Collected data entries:
Begin
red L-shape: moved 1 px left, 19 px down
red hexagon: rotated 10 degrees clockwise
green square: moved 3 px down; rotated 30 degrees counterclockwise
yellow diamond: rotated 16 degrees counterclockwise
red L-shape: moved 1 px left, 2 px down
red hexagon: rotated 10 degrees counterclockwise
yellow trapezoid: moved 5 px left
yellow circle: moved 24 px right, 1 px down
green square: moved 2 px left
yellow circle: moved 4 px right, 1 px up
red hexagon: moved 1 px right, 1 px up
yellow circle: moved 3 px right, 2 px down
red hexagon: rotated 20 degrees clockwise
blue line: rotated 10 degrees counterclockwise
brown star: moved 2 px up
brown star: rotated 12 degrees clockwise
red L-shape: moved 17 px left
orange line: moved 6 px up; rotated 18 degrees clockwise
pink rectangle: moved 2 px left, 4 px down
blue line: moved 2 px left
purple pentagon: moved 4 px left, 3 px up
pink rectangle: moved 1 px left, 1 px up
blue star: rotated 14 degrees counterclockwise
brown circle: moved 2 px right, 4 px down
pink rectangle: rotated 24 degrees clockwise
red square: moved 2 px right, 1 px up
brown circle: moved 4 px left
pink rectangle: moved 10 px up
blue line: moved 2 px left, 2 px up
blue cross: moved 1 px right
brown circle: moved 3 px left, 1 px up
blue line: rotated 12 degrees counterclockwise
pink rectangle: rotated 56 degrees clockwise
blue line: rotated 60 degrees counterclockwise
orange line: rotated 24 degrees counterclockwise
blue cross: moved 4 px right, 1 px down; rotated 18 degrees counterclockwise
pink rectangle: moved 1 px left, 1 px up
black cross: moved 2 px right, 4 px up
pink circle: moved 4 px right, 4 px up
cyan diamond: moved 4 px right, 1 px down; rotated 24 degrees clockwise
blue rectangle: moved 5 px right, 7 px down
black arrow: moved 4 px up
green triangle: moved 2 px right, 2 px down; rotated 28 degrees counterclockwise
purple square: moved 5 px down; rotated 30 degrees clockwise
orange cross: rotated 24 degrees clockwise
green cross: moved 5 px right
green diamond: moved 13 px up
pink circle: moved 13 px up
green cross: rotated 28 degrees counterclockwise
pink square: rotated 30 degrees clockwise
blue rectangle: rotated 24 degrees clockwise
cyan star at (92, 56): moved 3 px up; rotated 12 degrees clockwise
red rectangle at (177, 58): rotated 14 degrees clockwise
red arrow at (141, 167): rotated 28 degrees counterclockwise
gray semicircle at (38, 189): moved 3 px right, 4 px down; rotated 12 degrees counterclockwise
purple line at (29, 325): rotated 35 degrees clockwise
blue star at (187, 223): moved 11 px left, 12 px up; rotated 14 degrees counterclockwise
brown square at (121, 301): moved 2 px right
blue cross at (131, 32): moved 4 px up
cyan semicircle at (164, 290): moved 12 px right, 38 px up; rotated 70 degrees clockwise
End
▶ [WHAT THE TASK REQUIRES]: Write out all of the items above, word for word, keeping every number and unit unchanged.

▶ [CORRECT RESPONSE]:
red L-shape: moved 1 px left, 19 px down
red hexagon: rotated 10 degrees clockwise
green square: moved 3 px down; rotated 30 degrees counterclockwise
yellow diamond: rotated 16 degrees counterclockwise
red L-shape: moved 1 px left, 2 px down
red hexagon: rotated 10 degrees counterclockwise
yellow trapezoid: moved 5 px left
yellow circle: moved 24 px right, 1 px down
green square: moved 2 px left
yellow circle: moved 4 px right, 1 px up
red hexagon: moved 1 px right, 1 px up
yellow circle: moved 3 px right, 2 px down
red hexagon: rotated 20 degrees clockwise
blue line: rotated 10 degrees counterclockwise
brown star: moved 2 px up
brown star: rotated 12 degrees clockwise
red L-shape: moved 17 px left
orange line: moved 6 px up; rotated 18 degrees clockwise
pink rectangle: moved 2 px left, 4 px down
blue line: moved 2 px left
purple pentagon: moved 4 px left, 3 px up
pink rectangle: moved 1 px left, 1 px up
blue star: rotated 14 degrees counterclockwise
brown circle: moved 2 px right, 4 px down
pink rectangle: rotated 24 degrees clockwise
red square: moved 2 px right, 1 px up
brown circle: moved 4 px left
pink rectangle: moved 10 px up
blue line: moved 2 px left, 2 px up
blue cross: moved 1 px right
brown circle: moved 3 px left, 1 px up
blue line: rotated 12 degrees counterclockwise
pink rectangle: rotated 56 degrees clockwise
blue line: rotated 60 degrees counterclockwise
orange line: rotated 24 degrees counterclockwise
blue cross: moved 4 px right, 1 px down; rotated 18 degrees counterclockwise
pink rectangle: moved 1 px left, 1 px up
black cross: moved 2 px right, 4 px up
pink circle: moved 4 px right, 4 px up
cyan diamond: moved 4 px right, 1 px down; rotated 24 degrees clockwise
blue rectangle: moved 5 px right, 7 px down
black arrow: moved 4 px up
green triangle: moved 2 px right, 2 px down; rotated 28 degrees counterclockwise
purple square: moved 5 px down; rotated 30 degrees clockwise
orange cross: rotated 24 degrees clockwise
green cross: moved 5 px right
green diamond: moved 13 px up
pink circle: moved 13 px up
green cross: rotated 28 degrees counterclockwise
pink square: rotated 30 degrees clockwise
blue rectangle: rotated 24 degrees clockwise
cyan star at (92, 56): moved 3 px up; rotated 12 degrees clockwise
red rectangle at (177, 58): rotated 14 degrees clockwise
red arrow at (141, 167): rotated 28 degrees counterclockwise
gray semicircle at (38, 189): moved 3 px right, 4 px down; rotated 12 degrees counterclockwise
purple line at (29, 325): rotated 35 degrees clockwise
blue star at (187, 223): moved 11 px left, 12 px up; rotated 14 degrees counterclockwise
brown square at (121, 301): moved 2 px right
blue cross at (131, 32): moved 4 px up
cyan semicircle at (164, 290): moved 12 px right, 38 px up; rotated 70 degrees clockwise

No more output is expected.